§ **Your assignment**
Go to the line that includes "C1: 4.7uF (plus" and retype it, then every line after it to the end of the data, adding nothing.

*** Begin section ***

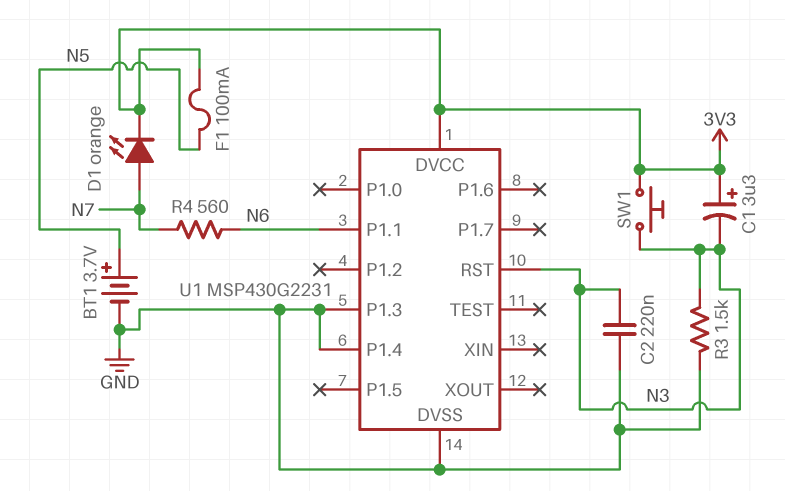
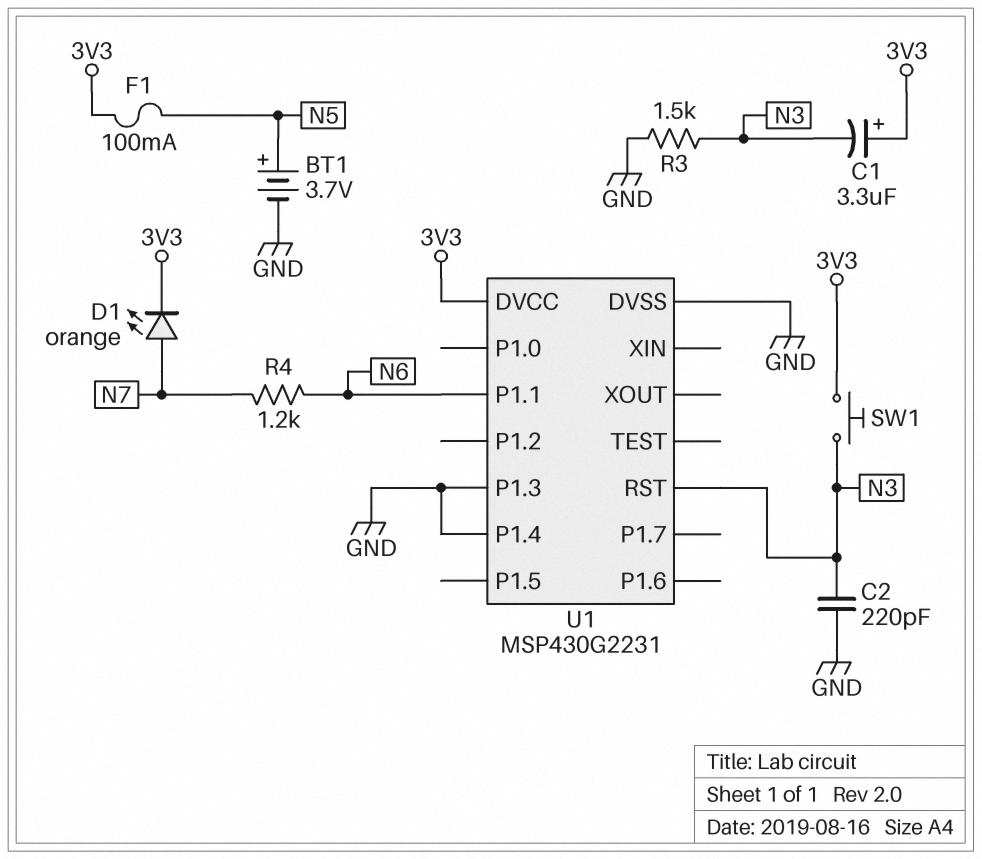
C2: 220nF (GND, N3) -> 220pF (GND, N3)
R4: 560 (N6, N7) -> 1.2k (N6, N7)

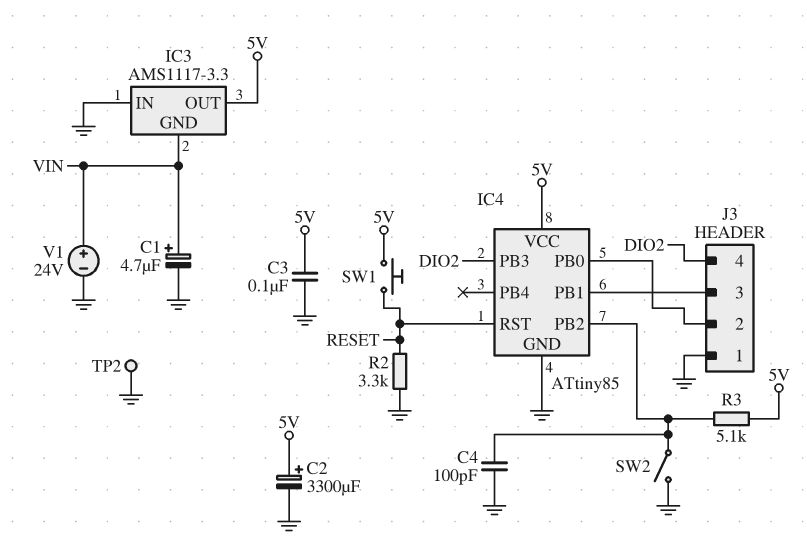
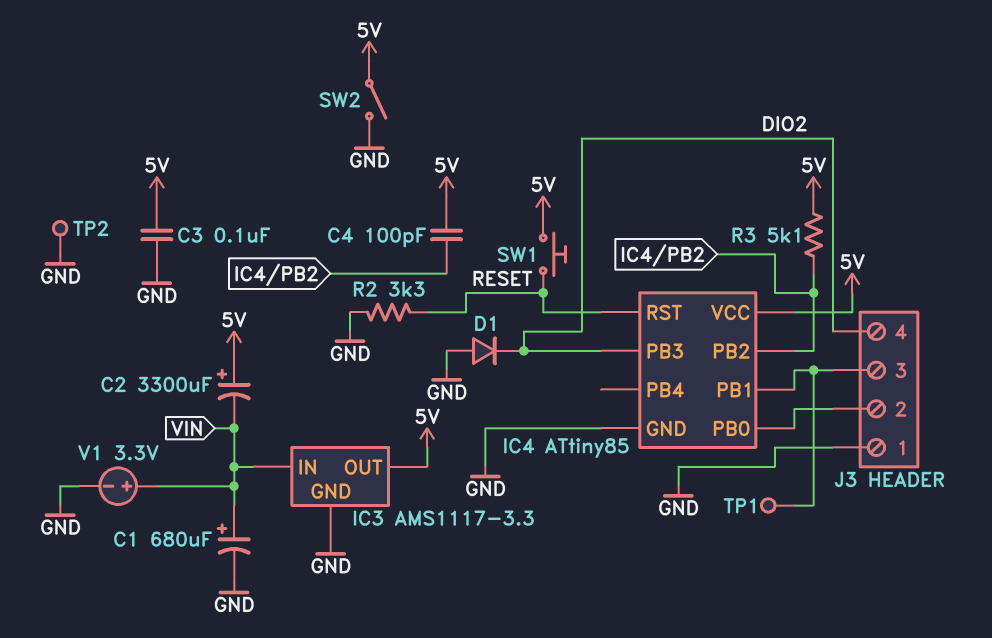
C1: 4.7uF (plus VIN, minus GND) -> 680uF (plus VIN, minus GND)
C2: 3300uF (plus 5V, minus GND) -> 3300uF (plus 5V, minus VIN)
C4: 100pF (GND, IC4/PB2) -> 100pF (5V, IC4/PB2)
D1: none -> diode (A GND, K DIO2)
IC3 pin GND: VIN -> GND
IC3 pin IN: GND -> VIN
SW2: switch (GND, IC4/PB2) -> switch (5V, GND)
TP1: none -> test point (IC4/PB1)
V1: 24V (plus VIN, minus GND) -> 3.3V (plus VIN, minus GND)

*** End section ***

§ **Task answer**
C1: 4.7uF (plus VIN, minus GND) -> 680uF (plus VIN, minus GND)
C2: 3300uF (plus 5V, minus GND) -> 3300uF (plus 5V, minus VIN)
C4: 100pF (GND, IC4/PB2) -> 100pF (5V, IC4/PB2)
D1: none -> diode (A GND, K DIO2)
IC3 pin GND: VIN -> GND
IC3 pin IN: GND -> VIN
SW2: switch (GND, IC4/PB2) -> switch (5V, GND)
TP1: none -> test point (IC4/PB1)
V1: 24V (plus VIN, minus GND) -> 3.3V (plus VIN, minus GND)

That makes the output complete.